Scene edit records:

•••

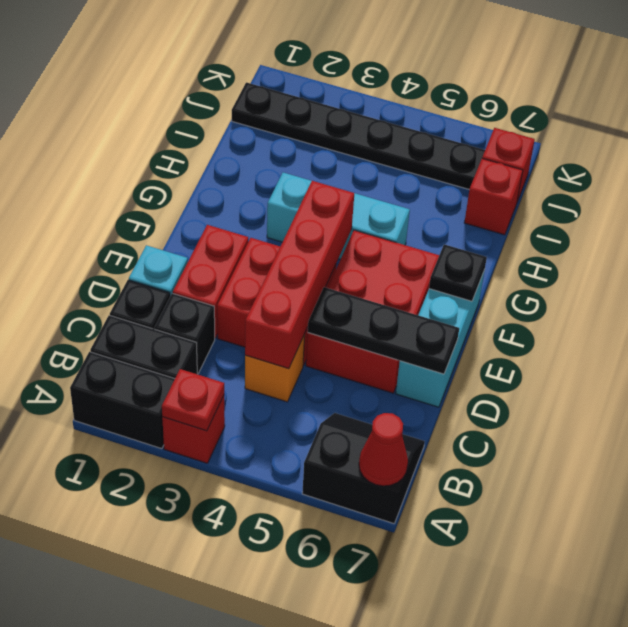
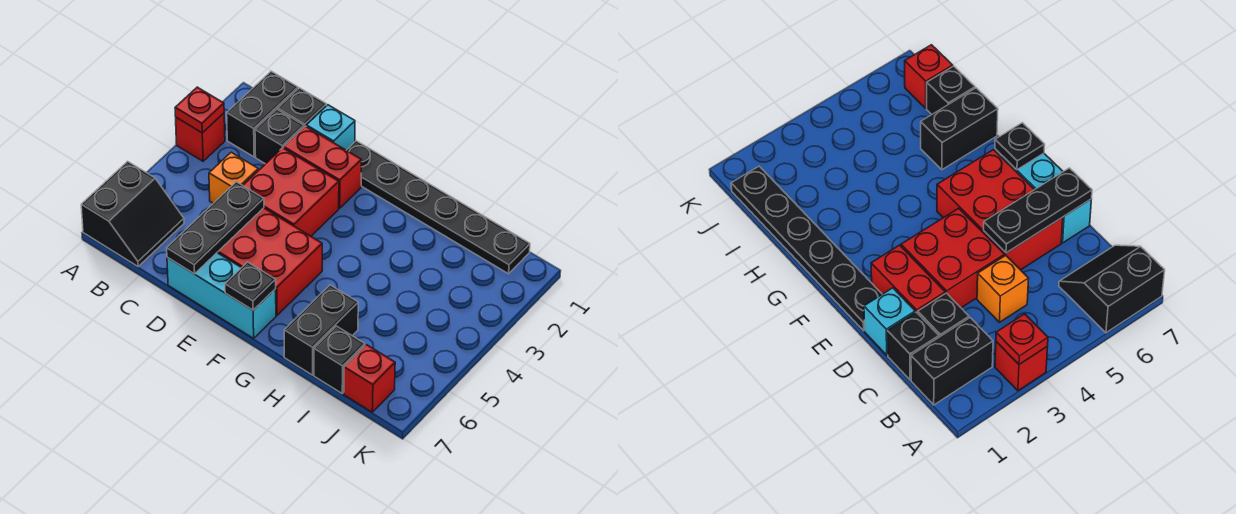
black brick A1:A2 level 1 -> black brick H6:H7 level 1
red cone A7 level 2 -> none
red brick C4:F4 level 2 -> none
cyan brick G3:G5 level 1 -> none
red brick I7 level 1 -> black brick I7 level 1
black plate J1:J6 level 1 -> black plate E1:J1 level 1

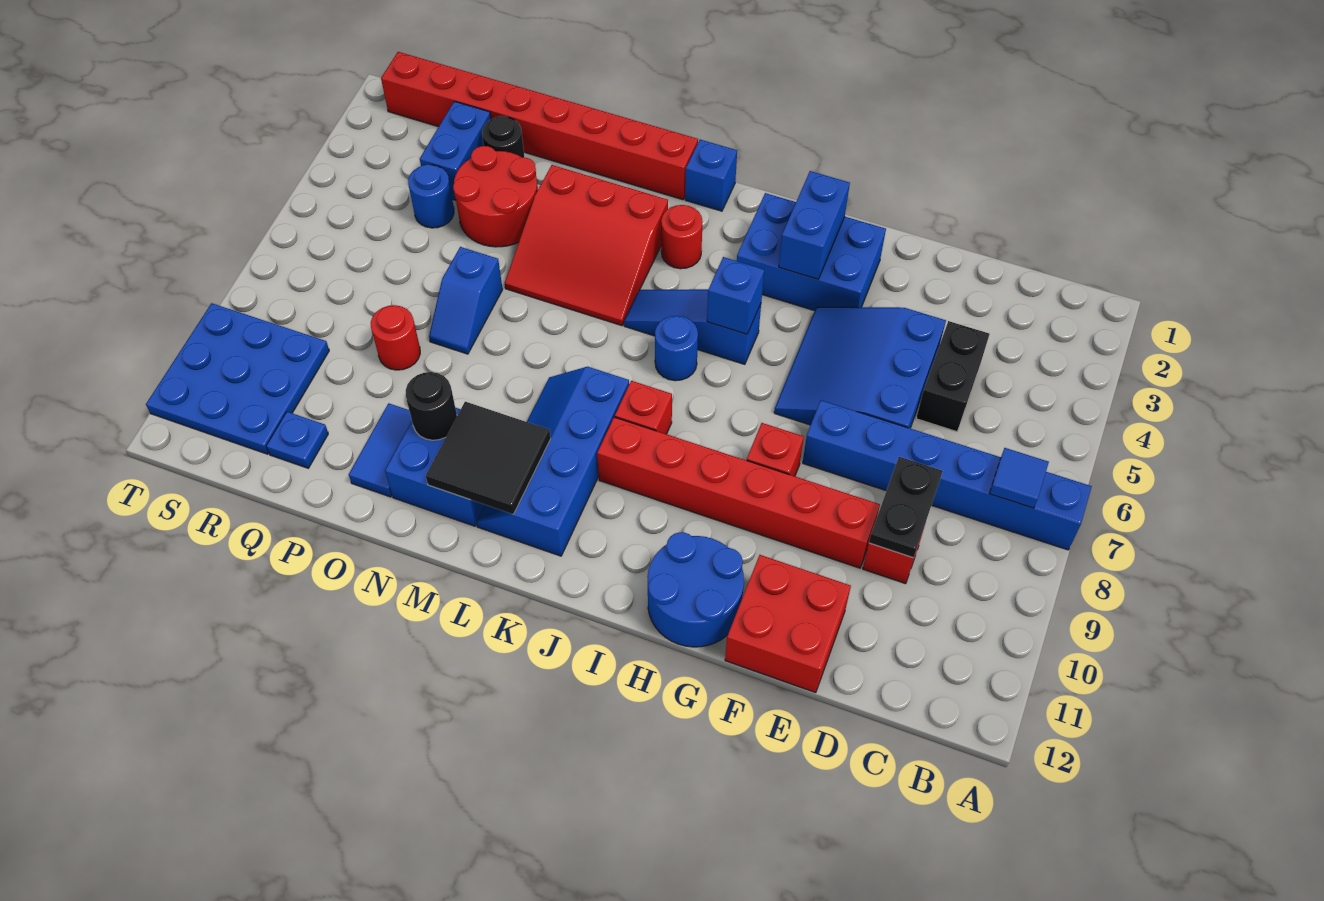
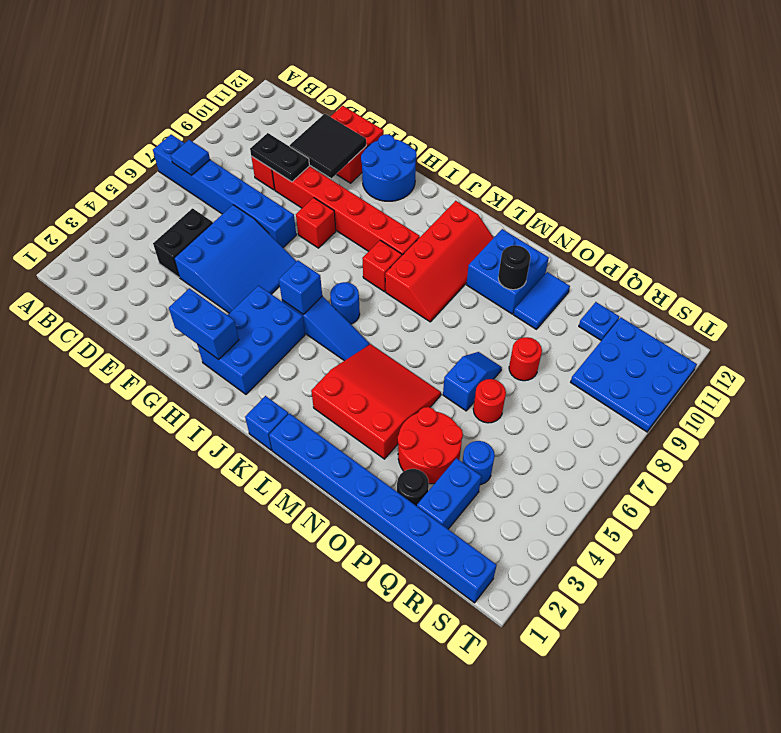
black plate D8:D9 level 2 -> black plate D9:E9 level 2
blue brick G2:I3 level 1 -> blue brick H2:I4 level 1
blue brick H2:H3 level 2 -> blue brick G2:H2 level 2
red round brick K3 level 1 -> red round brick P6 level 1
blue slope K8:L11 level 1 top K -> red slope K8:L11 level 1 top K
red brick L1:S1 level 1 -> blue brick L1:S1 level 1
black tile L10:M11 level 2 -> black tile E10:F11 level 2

•••

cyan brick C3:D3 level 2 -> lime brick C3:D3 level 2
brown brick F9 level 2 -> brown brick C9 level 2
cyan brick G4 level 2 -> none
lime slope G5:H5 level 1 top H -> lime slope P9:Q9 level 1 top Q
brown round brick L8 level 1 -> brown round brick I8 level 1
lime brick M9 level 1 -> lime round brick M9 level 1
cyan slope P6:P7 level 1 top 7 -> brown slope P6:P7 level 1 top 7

•••

= Task to carry out =
Whenever the string "none" shows up in a line above, copy that line.

= Problem solution =
red cone A7 level 2 -> none
red brick C4:F4 level 2 -> none
cyan brick G3:G5 level 1 -> none
cyan brick G4 level 2 -> none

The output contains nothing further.